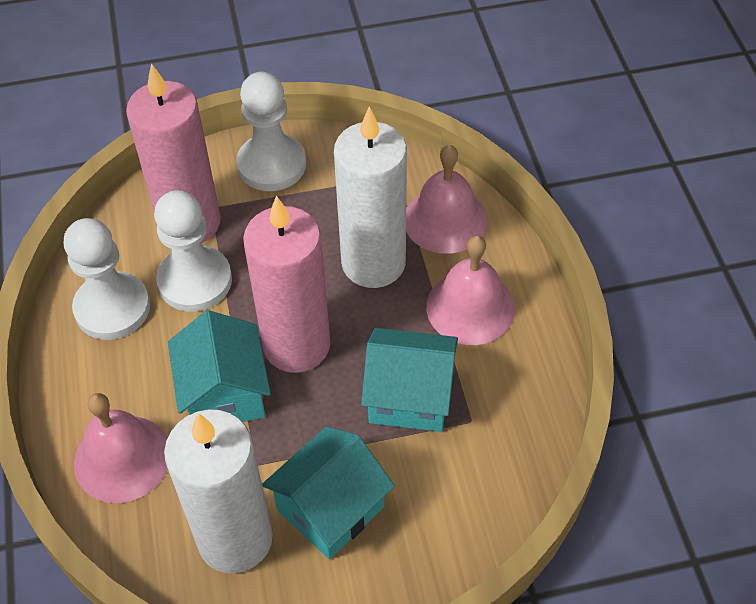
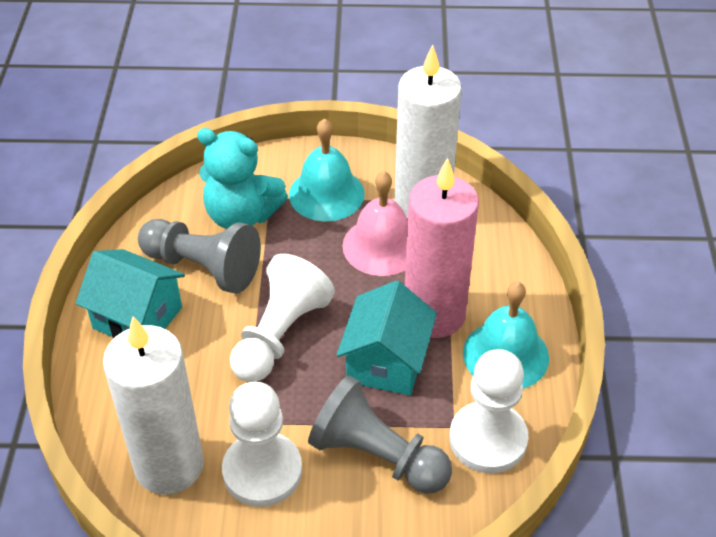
grey pawn: 0 -> 2
pink bell: 3 -> 1
pink candle: 2 -> 1
turquoise bell: 0 -> 2
turquoise house: 3 -> 2
turquoise teddy bear: 0 -> 1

Exercise description
Without the pictures, write out all of the material exactly.

Answer to this task
grey pawn: 0 -> 2
pink bell: 3 -> 1
pink candle: 2 -> 1
turquoise bell: 0 -> 2
turquoise house: 3 -> 2
turquoise teddy bear: 0 -> 1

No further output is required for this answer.